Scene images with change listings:
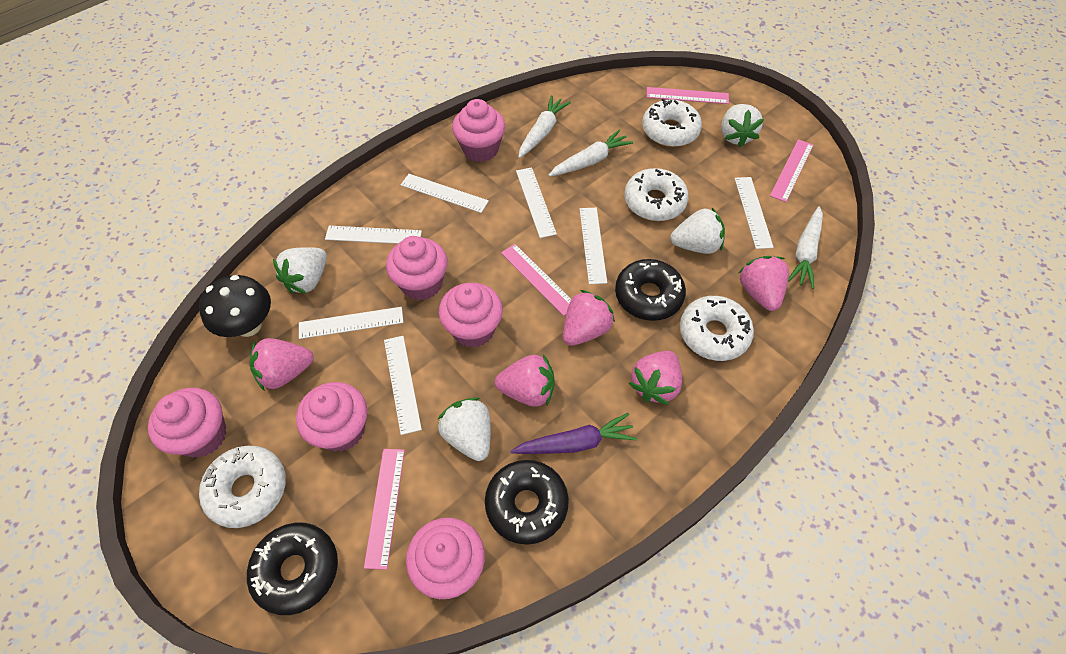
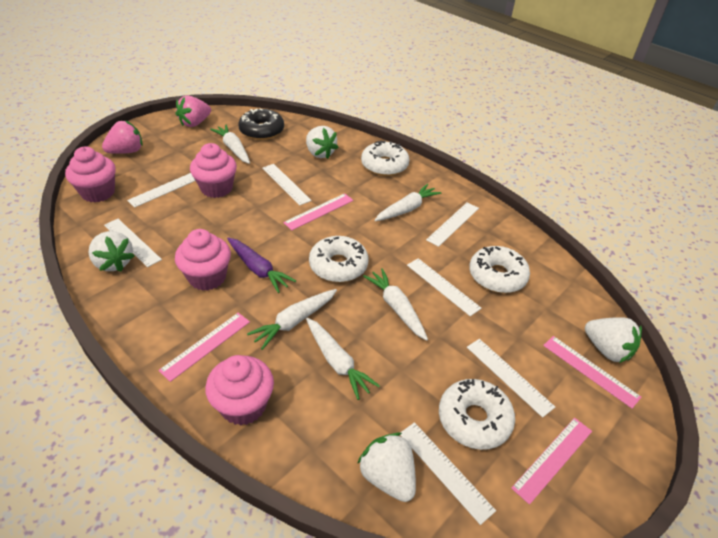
black donut: 3 -> 1
black mushroom: 1 -> 0
pink cupcake: 6 -> 4
pink strawberry: 5 -> 2
white carrot: 3 -> 5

# Task instructions
Output, exactly, all the records above; include no pictures.

# Result
black donut: 3 -> 1
black mushroom: 1 -> 0
pink cupcake: 6 -> 4
pink strawberry: 5 -> 2
white carrot: 3 -> 5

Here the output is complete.